Task statement |
Start at the line with "pos1: [533, 212, 632, 273]" in the records below, stop at the line with "pos2: [569, 498, 612, 539]", and return every line in that span exactly, the two end lines included.

Records for processing |
┌──

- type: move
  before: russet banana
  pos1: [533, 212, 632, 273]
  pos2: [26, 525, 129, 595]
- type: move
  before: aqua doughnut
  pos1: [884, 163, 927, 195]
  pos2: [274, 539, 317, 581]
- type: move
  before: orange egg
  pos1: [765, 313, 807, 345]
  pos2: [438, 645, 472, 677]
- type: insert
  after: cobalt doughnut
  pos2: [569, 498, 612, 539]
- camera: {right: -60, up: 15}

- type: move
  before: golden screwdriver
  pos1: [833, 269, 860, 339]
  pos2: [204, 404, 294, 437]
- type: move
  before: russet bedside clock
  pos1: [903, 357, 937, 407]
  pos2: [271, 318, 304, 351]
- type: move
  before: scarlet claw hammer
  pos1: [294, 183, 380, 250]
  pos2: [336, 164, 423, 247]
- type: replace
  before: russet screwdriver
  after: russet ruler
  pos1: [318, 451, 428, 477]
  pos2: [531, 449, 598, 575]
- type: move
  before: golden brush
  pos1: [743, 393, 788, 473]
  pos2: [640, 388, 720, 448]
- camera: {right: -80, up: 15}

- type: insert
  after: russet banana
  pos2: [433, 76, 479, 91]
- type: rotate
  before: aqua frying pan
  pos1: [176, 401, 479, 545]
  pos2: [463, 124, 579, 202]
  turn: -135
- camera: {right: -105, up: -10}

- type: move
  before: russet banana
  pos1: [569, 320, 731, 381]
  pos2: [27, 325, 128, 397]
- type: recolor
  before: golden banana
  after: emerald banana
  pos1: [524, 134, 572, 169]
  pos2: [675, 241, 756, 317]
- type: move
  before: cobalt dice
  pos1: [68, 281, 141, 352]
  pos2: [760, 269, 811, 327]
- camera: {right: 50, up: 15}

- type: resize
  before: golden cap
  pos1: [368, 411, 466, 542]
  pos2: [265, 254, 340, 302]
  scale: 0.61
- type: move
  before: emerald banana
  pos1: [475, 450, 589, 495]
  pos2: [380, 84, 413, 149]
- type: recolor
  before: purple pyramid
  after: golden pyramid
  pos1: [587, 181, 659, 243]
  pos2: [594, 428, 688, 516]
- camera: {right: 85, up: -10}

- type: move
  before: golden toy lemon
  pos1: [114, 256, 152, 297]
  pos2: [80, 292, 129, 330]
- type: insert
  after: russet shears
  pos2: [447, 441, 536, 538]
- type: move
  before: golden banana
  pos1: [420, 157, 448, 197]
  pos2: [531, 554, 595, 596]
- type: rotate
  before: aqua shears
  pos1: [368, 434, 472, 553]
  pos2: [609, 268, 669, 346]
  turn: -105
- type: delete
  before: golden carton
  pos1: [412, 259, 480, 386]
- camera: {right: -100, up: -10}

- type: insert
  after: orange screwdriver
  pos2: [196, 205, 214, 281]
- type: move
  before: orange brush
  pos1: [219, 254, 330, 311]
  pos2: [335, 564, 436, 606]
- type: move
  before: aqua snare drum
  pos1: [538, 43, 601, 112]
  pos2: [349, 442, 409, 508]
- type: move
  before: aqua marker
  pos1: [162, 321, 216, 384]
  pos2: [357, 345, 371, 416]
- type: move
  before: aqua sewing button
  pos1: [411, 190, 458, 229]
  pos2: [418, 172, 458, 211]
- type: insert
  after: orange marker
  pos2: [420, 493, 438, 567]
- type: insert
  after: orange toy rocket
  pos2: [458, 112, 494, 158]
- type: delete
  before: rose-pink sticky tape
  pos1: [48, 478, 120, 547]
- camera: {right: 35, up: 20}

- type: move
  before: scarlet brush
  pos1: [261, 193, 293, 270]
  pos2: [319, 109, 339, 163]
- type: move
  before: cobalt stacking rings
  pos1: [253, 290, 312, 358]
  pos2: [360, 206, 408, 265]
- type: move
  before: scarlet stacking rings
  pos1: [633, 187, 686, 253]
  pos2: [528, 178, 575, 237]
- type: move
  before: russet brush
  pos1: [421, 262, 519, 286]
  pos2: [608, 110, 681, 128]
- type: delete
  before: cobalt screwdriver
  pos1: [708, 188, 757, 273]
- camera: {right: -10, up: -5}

└──

Solution for this problem |
  pos1: [533, 212, 632, 273]
  pos2: [26, 525, 129, 595]
- type: move
  before: aqua doughnut
  pos1: [884, 163, 927, 195]
  pos2: [274, 539, 317, 581]
- type: move
  before: orange egg
  pos1: [765, 313, 807, 345]
  pos2: [438, 645, 472, 677]
- type: insert
  after: cobalt doughnut
  pos2: [569, 498, 612, 539]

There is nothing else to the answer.